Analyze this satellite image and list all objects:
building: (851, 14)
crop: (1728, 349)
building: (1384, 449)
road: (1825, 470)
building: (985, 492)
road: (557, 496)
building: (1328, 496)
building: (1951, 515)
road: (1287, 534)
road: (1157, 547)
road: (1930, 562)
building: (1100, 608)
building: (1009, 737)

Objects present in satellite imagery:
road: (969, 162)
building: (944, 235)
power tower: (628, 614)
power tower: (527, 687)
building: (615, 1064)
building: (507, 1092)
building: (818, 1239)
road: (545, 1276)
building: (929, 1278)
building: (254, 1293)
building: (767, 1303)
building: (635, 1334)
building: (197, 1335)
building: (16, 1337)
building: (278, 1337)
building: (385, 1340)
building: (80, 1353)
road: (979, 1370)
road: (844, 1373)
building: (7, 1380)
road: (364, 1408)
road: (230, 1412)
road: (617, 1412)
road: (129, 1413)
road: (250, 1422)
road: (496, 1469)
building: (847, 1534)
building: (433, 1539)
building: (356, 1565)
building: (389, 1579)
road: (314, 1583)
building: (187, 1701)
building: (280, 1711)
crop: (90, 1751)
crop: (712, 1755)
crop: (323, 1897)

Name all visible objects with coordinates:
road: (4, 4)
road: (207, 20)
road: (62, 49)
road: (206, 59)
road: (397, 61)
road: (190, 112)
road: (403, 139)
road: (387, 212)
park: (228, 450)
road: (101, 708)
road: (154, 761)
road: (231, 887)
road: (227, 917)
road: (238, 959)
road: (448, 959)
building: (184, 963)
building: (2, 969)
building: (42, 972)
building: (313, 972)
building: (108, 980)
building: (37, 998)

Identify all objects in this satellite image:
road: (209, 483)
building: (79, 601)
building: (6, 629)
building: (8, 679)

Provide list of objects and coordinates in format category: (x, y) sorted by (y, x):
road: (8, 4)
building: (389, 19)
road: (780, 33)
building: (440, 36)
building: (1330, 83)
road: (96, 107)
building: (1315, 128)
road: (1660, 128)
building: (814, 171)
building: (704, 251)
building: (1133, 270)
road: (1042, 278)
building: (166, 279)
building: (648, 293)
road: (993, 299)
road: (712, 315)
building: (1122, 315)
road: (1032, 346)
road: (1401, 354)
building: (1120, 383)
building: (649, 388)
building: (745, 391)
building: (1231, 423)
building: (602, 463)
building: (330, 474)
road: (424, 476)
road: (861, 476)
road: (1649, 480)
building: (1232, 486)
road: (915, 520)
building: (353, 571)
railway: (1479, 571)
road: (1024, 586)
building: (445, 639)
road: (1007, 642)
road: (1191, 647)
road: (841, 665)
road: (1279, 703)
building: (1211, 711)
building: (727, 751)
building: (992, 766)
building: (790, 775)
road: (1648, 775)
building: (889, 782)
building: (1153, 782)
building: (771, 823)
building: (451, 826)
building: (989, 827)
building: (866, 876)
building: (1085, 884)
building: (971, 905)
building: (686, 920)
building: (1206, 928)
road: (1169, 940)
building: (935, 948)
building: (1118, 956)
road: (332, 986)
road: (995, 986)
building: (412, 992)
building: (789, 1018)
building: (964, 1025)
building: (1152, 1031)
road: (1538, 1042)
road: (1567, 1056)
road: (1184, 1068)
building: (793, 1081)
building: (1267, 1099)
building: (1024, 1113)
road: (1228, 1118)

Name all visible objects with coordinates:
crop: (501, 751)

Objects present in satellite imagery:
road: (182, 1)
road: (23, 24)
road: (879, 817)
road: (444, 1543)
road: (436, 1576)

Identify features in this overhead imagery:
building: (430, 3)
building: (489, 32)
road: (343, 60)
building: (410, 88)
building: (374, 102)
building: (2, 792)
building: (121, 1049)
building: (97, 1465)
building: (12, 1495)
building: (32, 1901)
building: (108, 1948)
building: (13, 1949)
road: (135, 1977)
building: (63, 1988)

--------------------------------------------------

TASK STATEMENT | Print every entry exactly as written.

ANSWER FOR THIS EXERCISE |
Analyze this satellite image and list all objects:
building: (851, 14)
crop: (1728, 349)
building: (1384, 449)
road: (1825, 470)
building: (985, 492)
road: (557, 496)
building: (1328, 496)
building: (1951, 515)
road: (1287, 534)
road: (1157, 547)
road: (1930, 562)
building: (1100, 608)
building: (1009, 737)

Objects present in satellite imagery:
road: (969, 162)
building: (944, 235)
power tower: (628, 614)
power tower: (527, 687)
building: (615, 1064)
building: (507, 1092)
building: (818, 1239)
road: (545, 1276)
building: (929, 1278)
building: (254, 1293)
building: (767, 1303)
building: (635, 1334)
building: (197, 1335)
building: (16, 1337)
building: (278, 1337)
building: (385, 1340)
building: (80, 1353)
road: (979, 1370)
road: (844, 1373)
building: (7, 1380)
road: (364, 1408)
road: (230, 1412)
road: (617, 1412)
road: (129, 1413)
road: (250, 1422)
road: (496, 1469)
building: (847, 1534)
building: (433, 1539)
building: (356, 1565)
building: (389, 1579)
road: (314, 1583)
building: (187, 1701)
building: (280, 1711)
crop: (90, 1751)
crop: (712, 1755)
crop: (323, 1897)

Name all visible objects with coordinates:
road: (4, 4)
road: (207, 20)
road: (62, 49)
road: (206, 59)
road: (397, 61)
road: (190, 112)
road: (403, 139)
road: (387, 212)
park: (228, 450)
road: (101, 708)
road: (154, 761)
road: (231, 887)
road: (227, 917)
road: (238, 959)
road: (448, 959)
building: (184, 963)
building: (2, 969)
building: (42, 972)
building: (313, 972)
building: (108, 980)
building: (37, 998)

Identify all objects in this satellite image:
road: (209, 483)
building: (79, 601)
building: (6, 629)
building: (8, 679)

Provide list of objects and coordinates in format category: (x, y) sorted by (y, x):
road: (8, 4)
building: (389, 19)
road: (780, 33)
building: (440, 36)
building: (1330, 83)
road: (96, 107)
building: (1315, 128)
road: (1660, 128)
building: (814, 171)
building: (704, 251)
building: (1133, 270)
road: (1042, 278)
building: (166, 279)
building: (648, 293)
road: (993, 299)
road: (712, 315)
building: (1122, 315)
road: (1032, 346)
road: (1401, 354)
building: (1120, 383)
building: (649, 388)
building: (745, 391)
building: (1231, 423)
building: (602, 463)
building: (330, 474)
road: (424, 476)
road: (861, 476)
road: (1649, 480)
building: (1232, 486)
road: (915, 520)
building: (353, 571)
railway: (1479, 571)
road: (1024, 586)
building: (445, 639)
road: (1007, 642)
road: (1191, 647)
road: (841, 665)
road: (1279, 703)
building: (1211, 711)
building: (727, 751)
building: (992, 766)
building: (790, 775)
road: (1648, 775)
building: (889, 782)
building: (1153, 782)
building: (771, 823)
building: (451, 826)
building: (989, 827)
building: (866, 876)
building: (1085, 884)
building: (971, 905)
building: (686, 920)
building: (1206, 928)
road: (1169, 940)
building: (935, 948)
building: (1118, 956)
road: (332, 986)
road: (995, 986)
building: (412, 992)
building: (789, 1018)
building: (964, 1025)
building: (1152, 1031)
road: (1538, 1042)
road: (1567, 1056)
road: (1184, 1068)
building: (793, 1081)
building: (1267, 1099)
building: (1024, 1113)
road: (1228, 1118)

Name all visible objects with coordinates:
crop: (501, 751)

Objects present in satellite imagery:
road: (182, 1)
road: (23, 24)
road: (879, 817)
road: (444, 1543)
road: (436, 1576)

Identify features in this overhead imagery:
building: (430, 3)
building: (489, 32)
road: (343, 60)
building: (410, 88)
building: (374, 102)
building: (2, 792)
building: (121, 1049)
building: (97, 1465)
building: (12, 1495)
building: (32, 1901)
building: (108, 1948)
building: (13, 1949)
road: (135, 1977)
building: (63, 1988)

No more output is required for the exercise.